## Problem details:
Go to the line holding "tan brick F5:F6" in the data below. Return it and each line after it through the last, exactly, and skip the pictures.
•••••
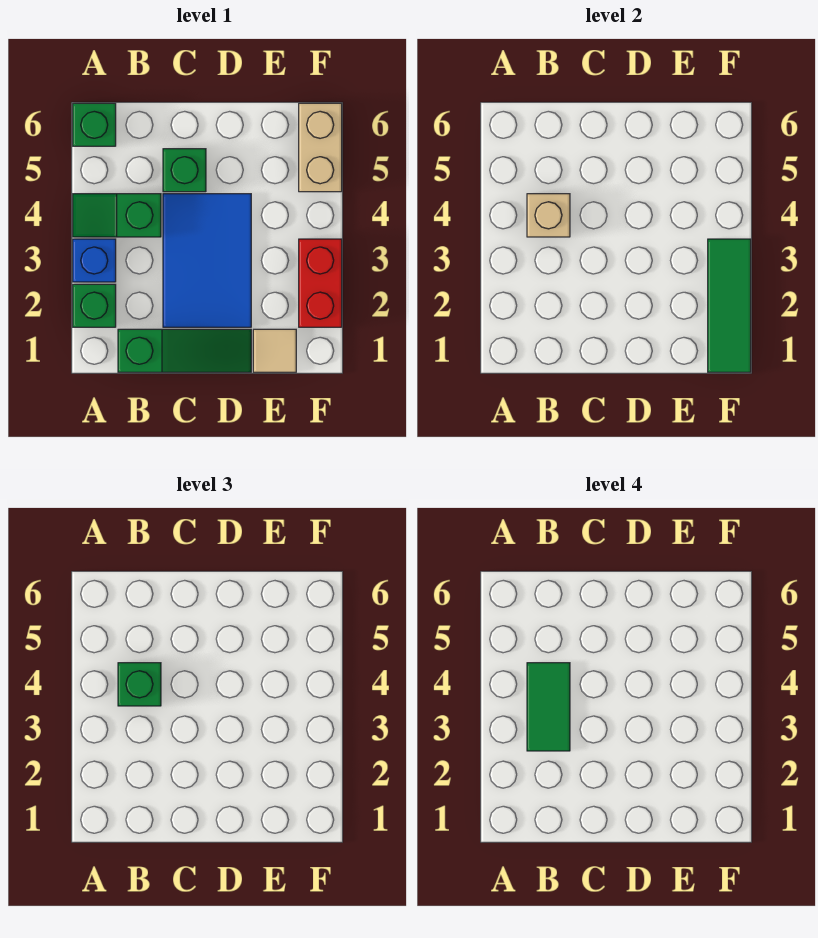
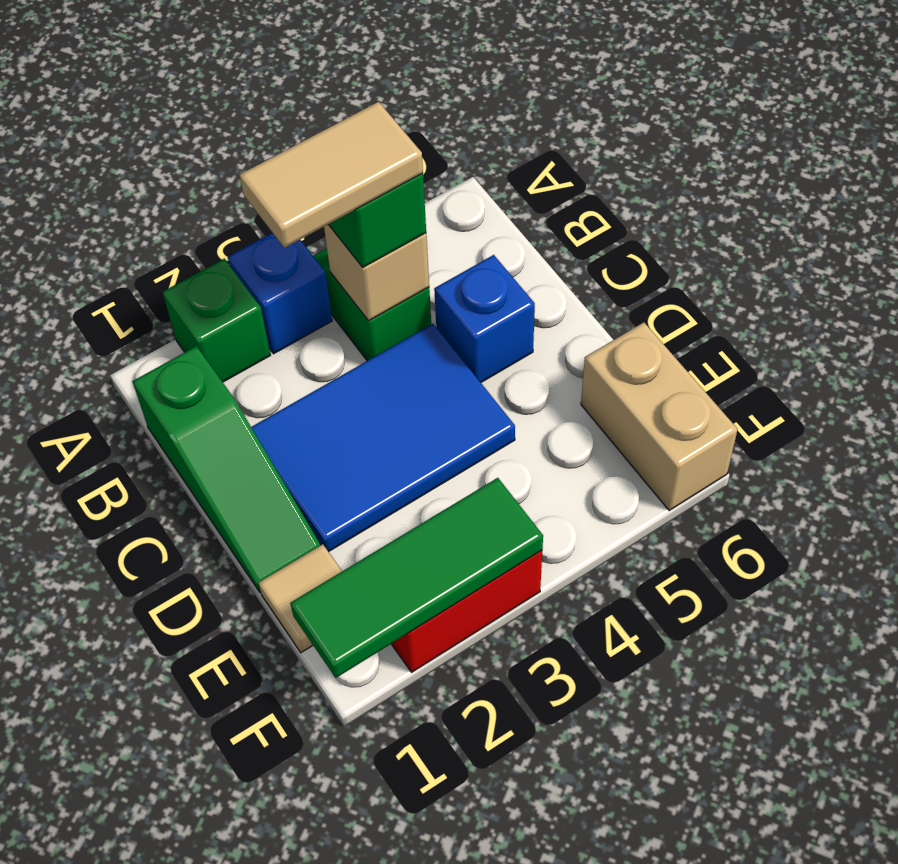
green brick A6 level 1 -> none
green tile B3:B4 level 4 -> tan tile B3:B4 level 4
green brick C5 level 1 -> blue brick C5 level 1
tan brick F5:F6 level 1 -> tan brick E6:F6 level 1

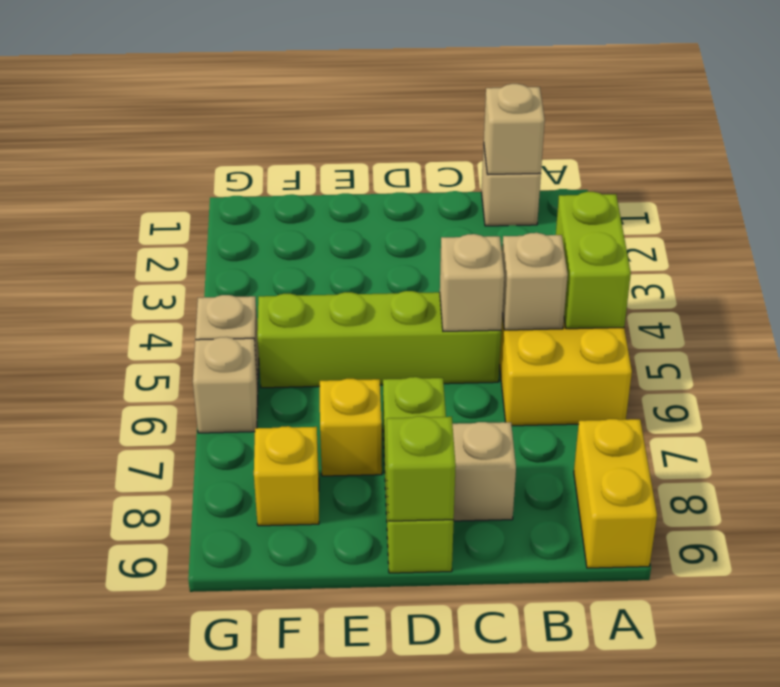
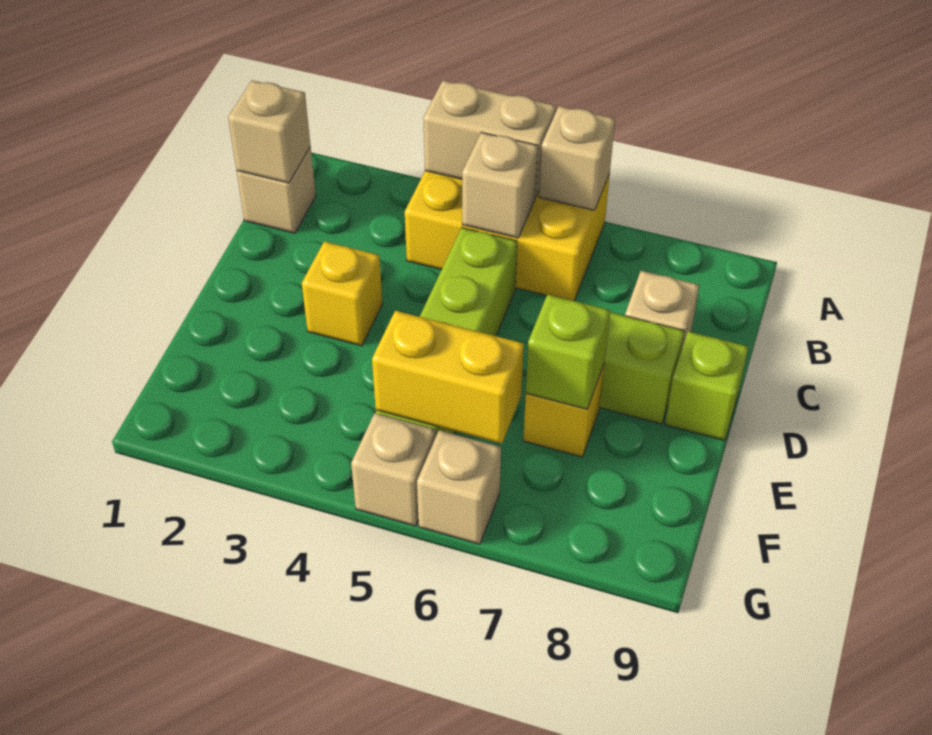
lime brick A4:A5 level 2 -> tan brick A4:A5 level 2
yellow brick A8:A9 level 1 -> yellow brick F5:F6 level 2
tan brick C5 level 2 -> tan brick A6 level 2
lime brick D9 level 2 -> lime brick E7 level 2
yellow brick F8 level 1 -> yellow brick D3 level 1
•••••
## Answer to this problem:
tan brick F5:F6 level 1 -> tan brick E6:F6 level 1

lime brick A4:A5 level 2 -> tan brick A4:A5 level 2
yellow brick A8:A9 level 1 -> yellow brick F5:F6 level 2
tan brick C5 level 2 -> tan brick A6 level 2
lime brick D9 level 2 -> lime brick E7 level 2
yellow brick F8 level 1 -> yellow brick D3 level 1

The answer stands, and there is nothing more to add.